EXERCISE AIM –
Print the lines below word for word, beginning with the first and ending with the line that holds "white can: [414,249,472,335]", and skip every picture.

EXERCISE DATA –
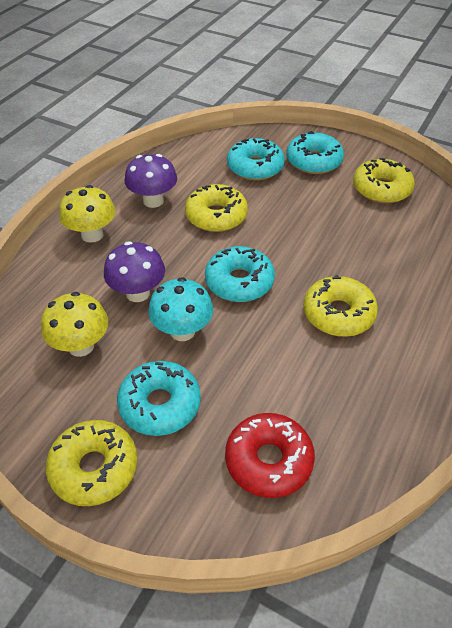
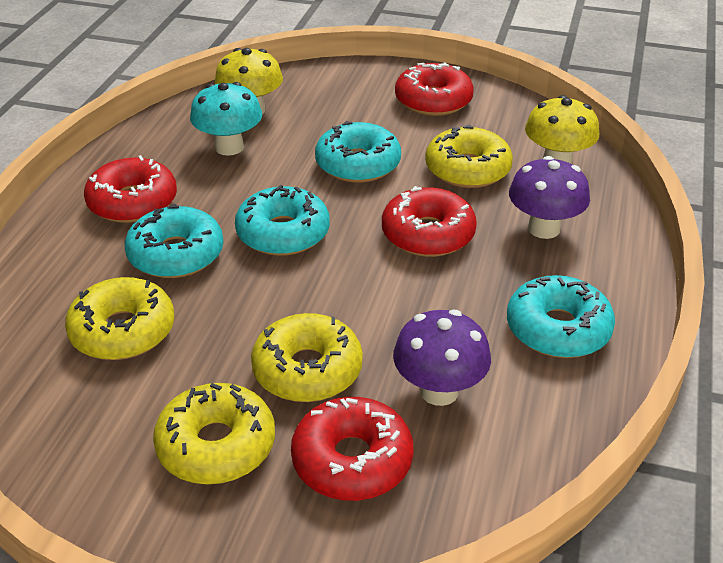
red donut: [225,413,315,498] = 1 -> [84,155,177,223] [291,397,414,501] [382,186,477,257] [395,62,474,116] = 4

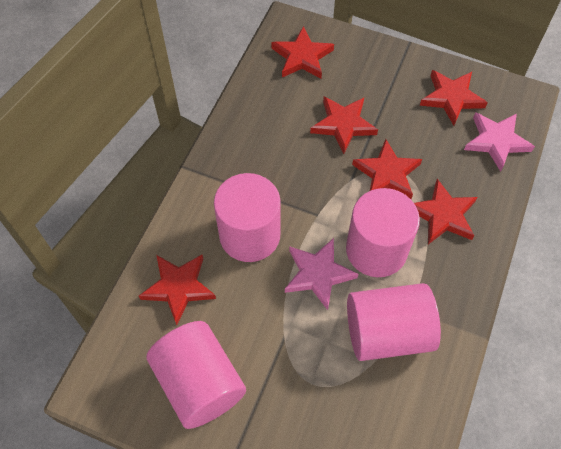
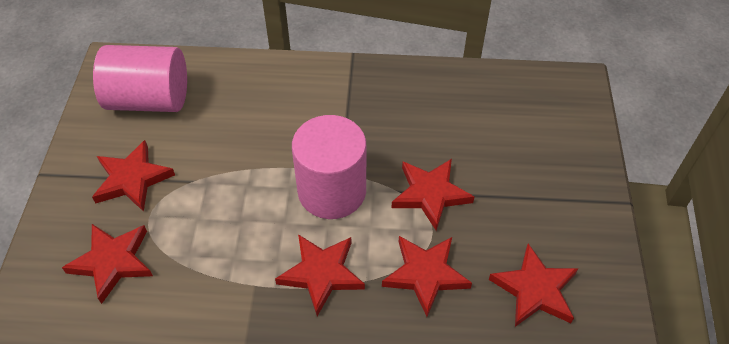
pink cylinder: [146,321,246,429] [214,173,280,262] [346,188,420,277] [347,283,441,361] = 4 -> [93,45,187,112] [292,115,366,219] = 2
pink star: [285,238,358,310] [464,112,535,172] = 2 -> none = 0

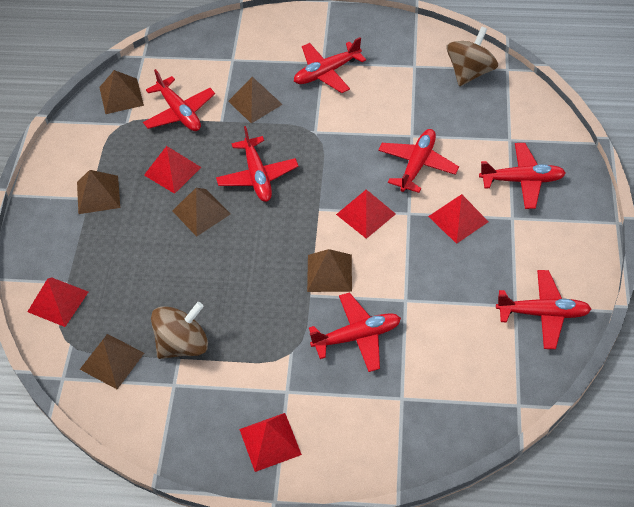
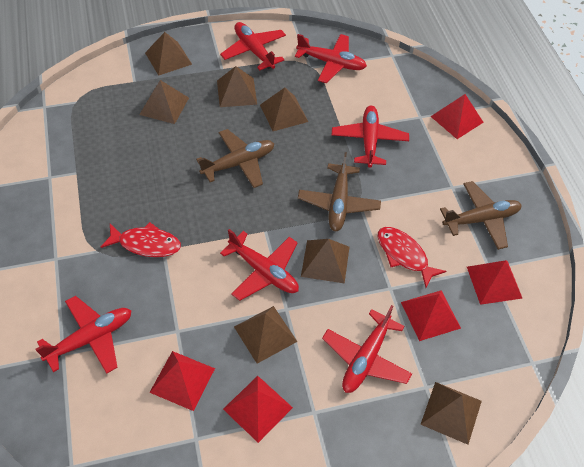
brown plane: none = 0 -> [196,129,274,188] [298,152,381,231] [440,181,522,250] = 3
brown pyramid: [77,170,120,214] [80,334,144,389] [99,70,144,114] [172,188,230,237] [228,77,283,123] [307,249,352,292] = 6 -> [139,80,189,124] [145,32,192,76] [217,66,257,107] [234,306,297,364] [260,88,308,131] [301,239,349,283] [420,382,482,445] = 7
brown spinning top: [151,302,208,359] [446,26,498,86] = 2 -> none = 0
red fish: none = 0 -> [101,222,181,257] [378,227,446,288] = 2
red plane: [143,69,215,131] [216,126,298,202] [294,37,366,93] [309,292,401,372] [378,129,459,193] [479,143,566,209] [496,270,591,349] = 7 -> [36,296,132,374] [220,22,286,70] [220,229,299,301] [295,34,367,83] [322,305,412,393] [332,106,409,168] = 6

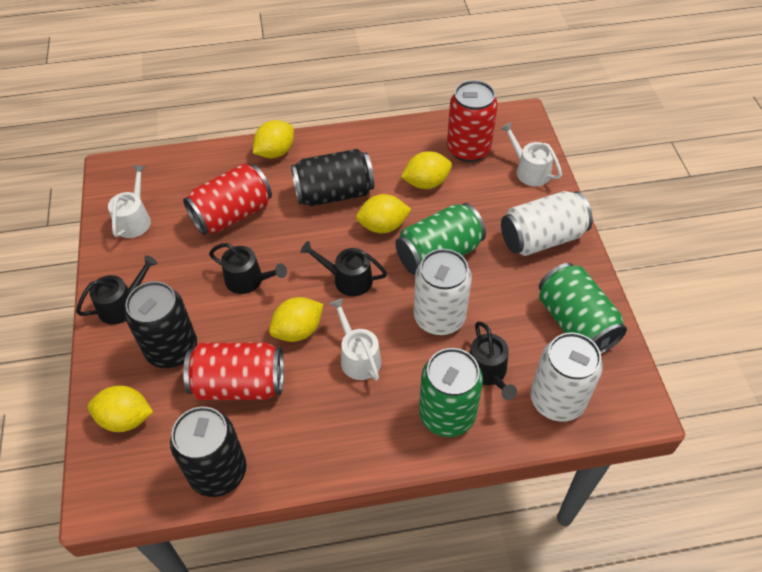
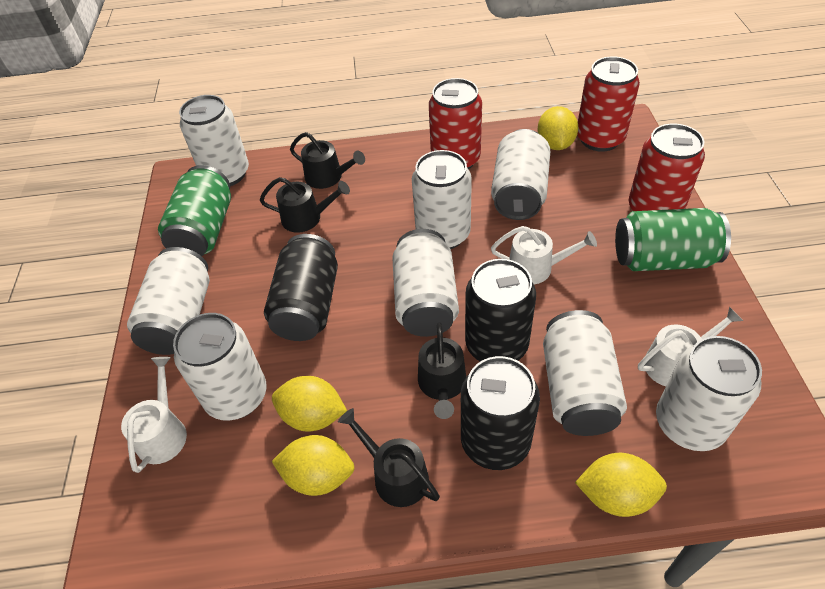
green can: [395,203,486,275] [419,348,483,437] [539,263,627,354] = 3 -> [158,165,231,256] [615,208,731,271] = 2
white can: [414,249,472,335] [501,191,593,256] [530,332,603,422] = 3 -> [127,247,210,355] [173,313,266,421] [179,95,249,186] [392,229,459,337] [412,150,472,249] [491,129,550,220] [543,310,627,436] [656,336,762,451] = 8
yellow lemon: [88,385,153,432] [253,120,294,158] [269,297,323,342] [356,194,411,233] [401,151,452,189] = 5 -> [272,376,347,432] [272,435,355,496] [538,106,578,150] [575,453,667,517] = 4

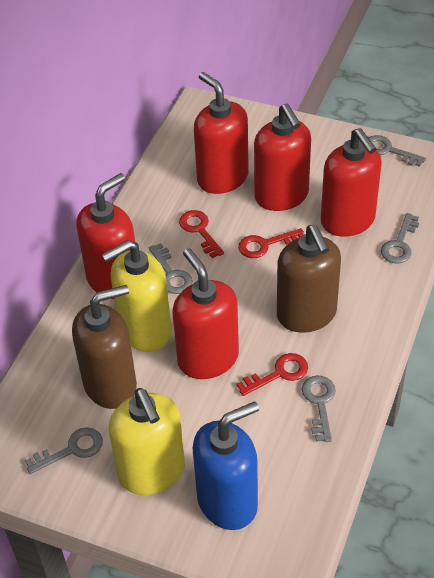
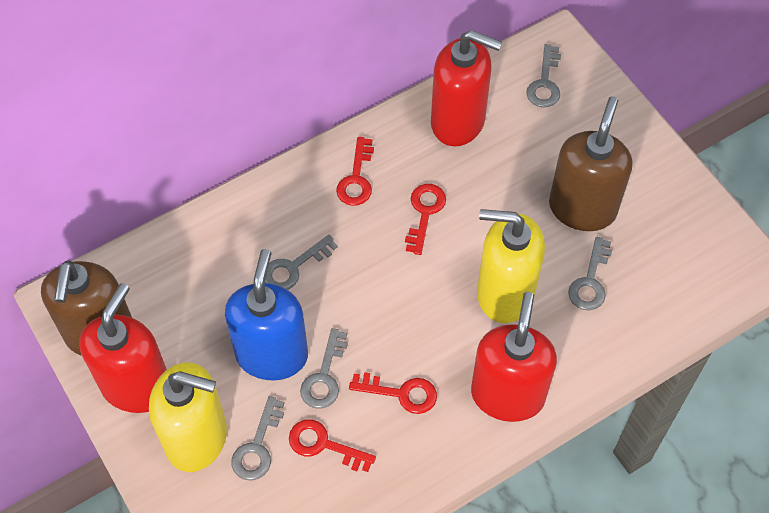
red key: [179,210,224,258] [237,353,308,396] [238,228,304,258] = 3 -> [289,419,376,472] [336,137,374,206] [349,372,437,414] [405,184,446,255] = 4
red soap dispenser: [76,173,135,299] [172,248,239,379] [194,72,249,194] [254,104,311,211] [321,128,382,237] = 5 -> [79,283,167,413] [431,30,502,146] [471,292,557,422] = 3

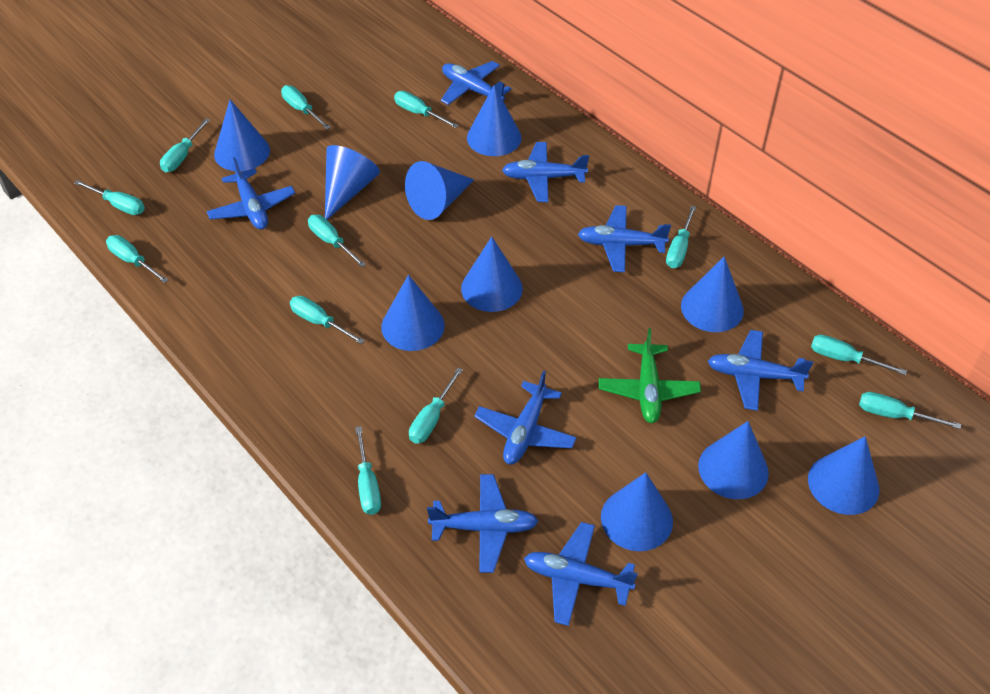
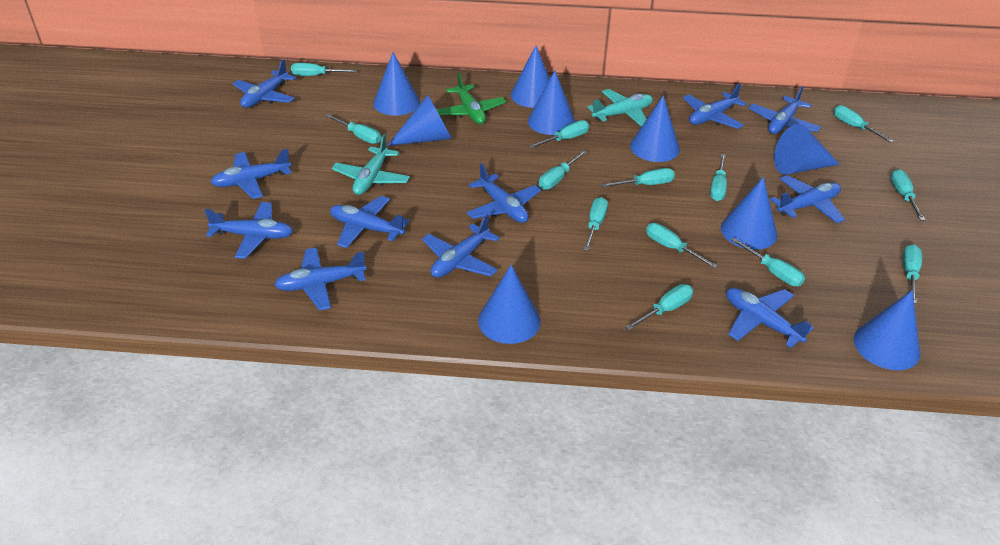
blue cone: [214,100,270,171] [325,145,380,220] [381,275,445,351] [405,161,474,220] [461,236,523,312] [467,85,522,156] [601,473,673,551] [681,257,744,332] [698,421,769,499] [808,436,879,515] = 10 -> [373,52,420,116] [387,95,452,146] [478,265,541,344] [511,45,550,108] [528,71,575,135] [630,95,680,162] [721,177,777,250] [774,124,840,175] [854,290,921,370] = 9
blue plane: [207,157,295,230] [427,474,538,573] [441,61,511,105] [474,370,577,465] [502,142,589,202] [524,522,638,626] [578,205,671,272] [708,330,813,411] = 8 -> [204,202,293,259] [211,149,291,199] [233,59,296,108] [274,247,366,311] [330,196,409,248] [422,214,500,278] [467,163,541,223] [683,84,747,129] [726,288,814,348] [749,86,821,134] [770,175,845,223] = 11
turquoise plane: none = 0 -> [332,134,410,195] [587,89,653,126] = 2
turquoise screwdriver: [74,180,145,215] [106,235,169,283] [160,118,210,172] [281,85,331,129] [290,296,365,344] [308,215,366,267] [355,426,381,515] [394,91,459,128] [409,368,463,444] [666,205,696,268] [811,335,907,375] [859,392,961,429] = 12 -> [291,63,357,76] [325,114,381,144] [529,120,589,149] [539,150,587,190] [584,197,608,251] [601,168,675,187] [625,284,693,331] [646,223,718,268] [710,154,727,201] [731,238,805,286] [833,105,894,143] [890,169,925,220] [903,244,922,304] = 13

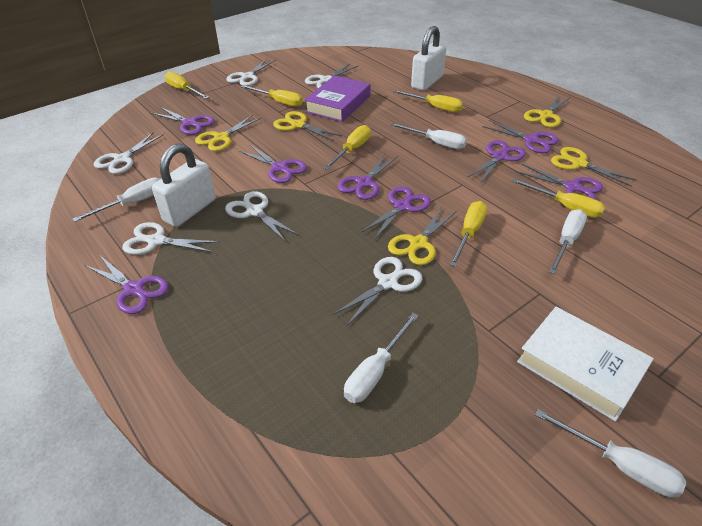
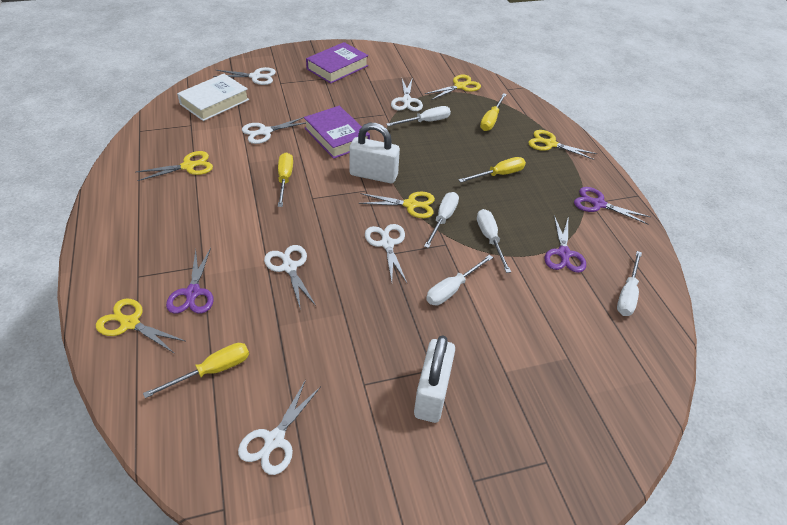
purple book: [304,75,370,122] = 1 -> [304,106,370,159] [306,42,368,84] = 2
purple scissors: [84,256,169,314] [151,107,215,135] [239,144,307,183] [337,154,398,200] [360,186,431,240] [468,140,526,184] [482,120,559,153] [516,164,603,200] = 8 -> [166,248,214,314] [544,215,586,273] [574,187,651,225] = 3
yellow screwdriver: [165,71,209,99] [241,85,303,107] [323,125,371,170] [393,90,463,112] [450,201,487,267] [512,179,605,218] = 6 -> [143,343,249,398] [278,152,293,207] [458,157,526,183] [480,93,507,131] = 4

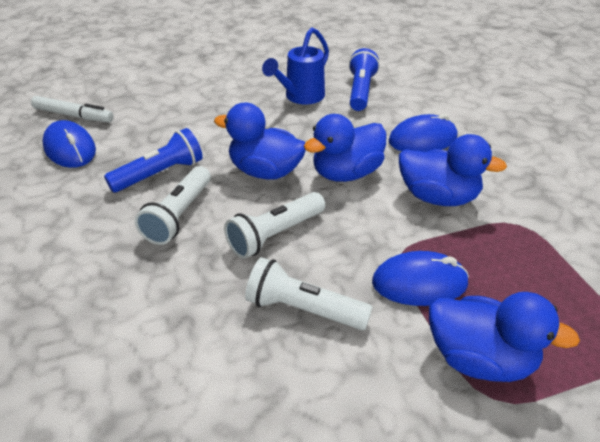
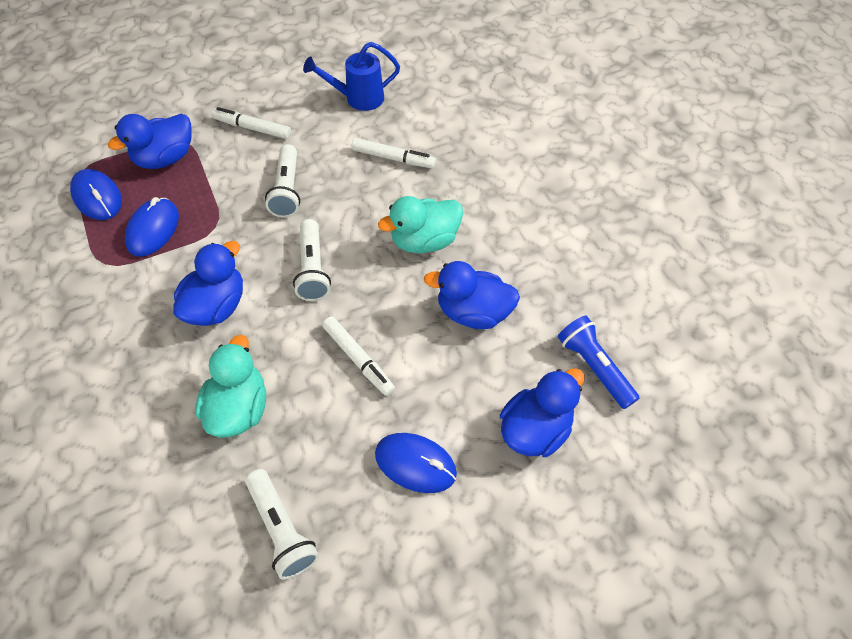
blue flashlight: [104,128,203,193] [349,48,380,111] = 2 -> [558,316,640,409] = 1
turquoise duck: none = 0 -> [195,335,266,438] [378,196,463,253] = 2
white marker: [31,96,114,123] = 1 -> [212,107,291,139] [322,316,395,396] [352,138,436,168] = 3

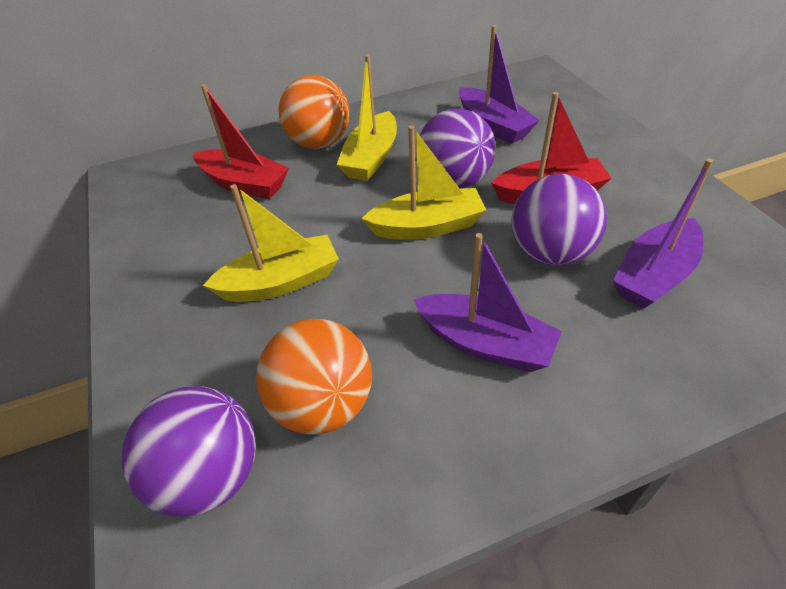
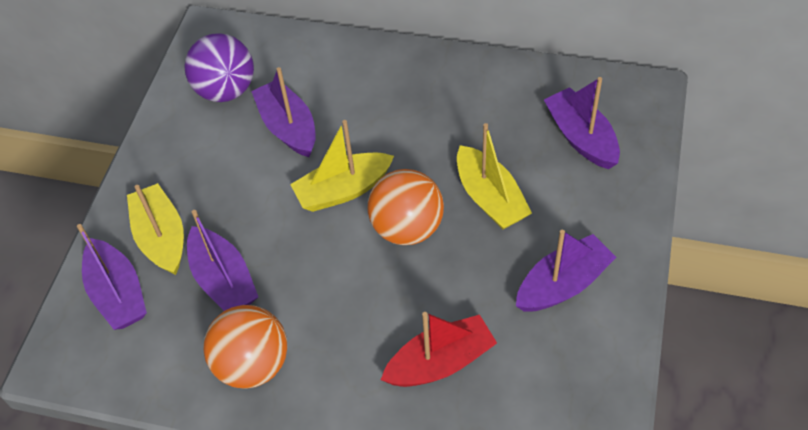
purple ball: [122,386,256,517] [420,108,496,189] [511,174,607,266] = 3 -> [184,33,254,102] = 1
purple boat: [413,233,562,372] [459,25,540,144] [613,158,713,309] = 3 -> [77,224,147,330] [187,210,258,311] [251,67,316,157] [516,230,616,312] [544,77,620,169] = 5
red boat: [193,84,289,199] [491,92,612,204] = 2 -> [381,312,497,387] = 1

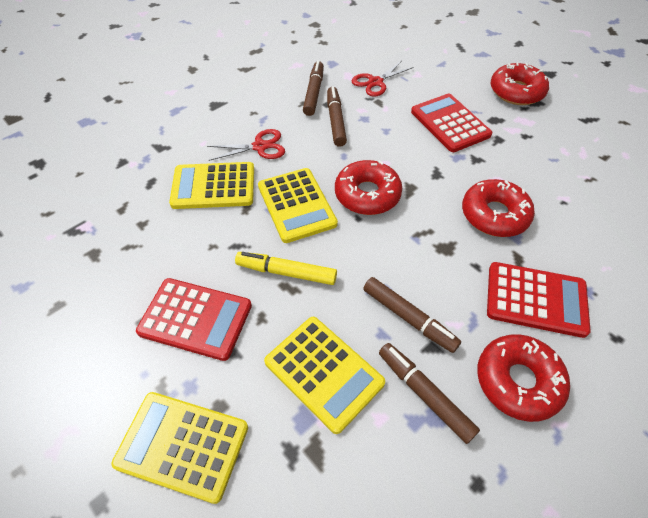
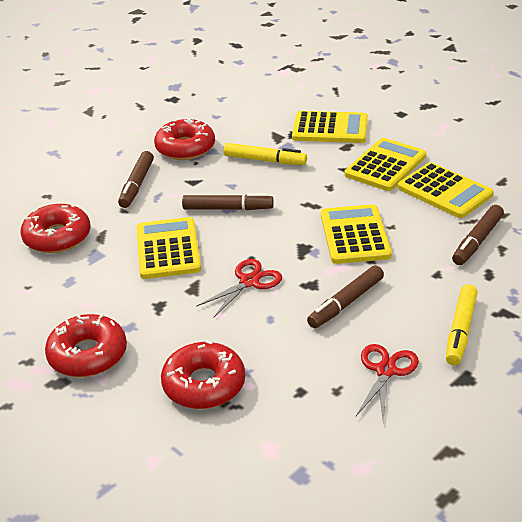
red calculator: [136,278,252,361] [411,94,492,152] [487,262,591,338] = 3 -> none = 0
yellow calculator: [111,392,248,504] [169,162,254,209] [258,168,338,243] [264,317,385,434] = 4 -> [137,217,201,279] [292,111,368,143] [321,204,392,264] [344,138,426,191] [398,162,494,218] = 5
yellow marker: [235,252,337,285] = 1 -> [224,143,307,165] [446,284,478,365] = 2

RESPONSE TO THIS EXERCISE –
red donut: [225,413,315,498] = 1 -> [84,155,177,223] [291,397,414,501] [382,186,477,257] [395,62,474,116] = 4

pink cylinder: [146,321,246,429] [214,173,280,262] [346,188,420,277] [347,283,441,361] = 4 -> [93,45,187,112] [292,115,366,219] = 2
pink star: [285,238,358,310] [464,112,535,172] = 2 -> none = 0

brown plane: none = 0 -> [196,129,274,188] [298,152,381,231] [440,181,522,250] = 3
brown pyramid: [77,170,120,214] [80,334,144,389] [99,70,144,114] [172,188,230,237] [228,77,283,123] [307,249,352,292] = 6 -> [139,80,189,124] [145,32,192,76] [217,66,257,107] [234,306,297,364] [260,88,308,131] [301,239,349,283] [420,382,482,445] = 7
brown spinning top: [151,302,208,359] [446,26,498,86] = 2 -> none = 0
red fish: none = 0 -> [101,222,181,257] [378,227,446,288] = 2
red plane: [143,69,215,131] [216,126,298,202] [294,37,366,93] [309,292,401,372] [378,129,459,193] [479,143,566,209] [496,270,591,349] = 7 -> [36,296,132,374] [220,22,286,70] [220,229,299,301] [295,34,367,83] [322,305,412,393] [332,106,409,168] = 6

green can: [395,203,486,275] [419,348,483,437] [539,263,627,354] = 3 -> [158,165,231,256] [615,208,731,271] = 2
white can: [414,249,472,335] [501,191,593,256] [530,332,603,422] = 3 -> [127,247,210,355] [173,313,266,421] [179,95,249,186] [392,229,459,337] [412,150,472,249] [491,129,550,220] [543,310,627,436] [656,336,762,451] = 8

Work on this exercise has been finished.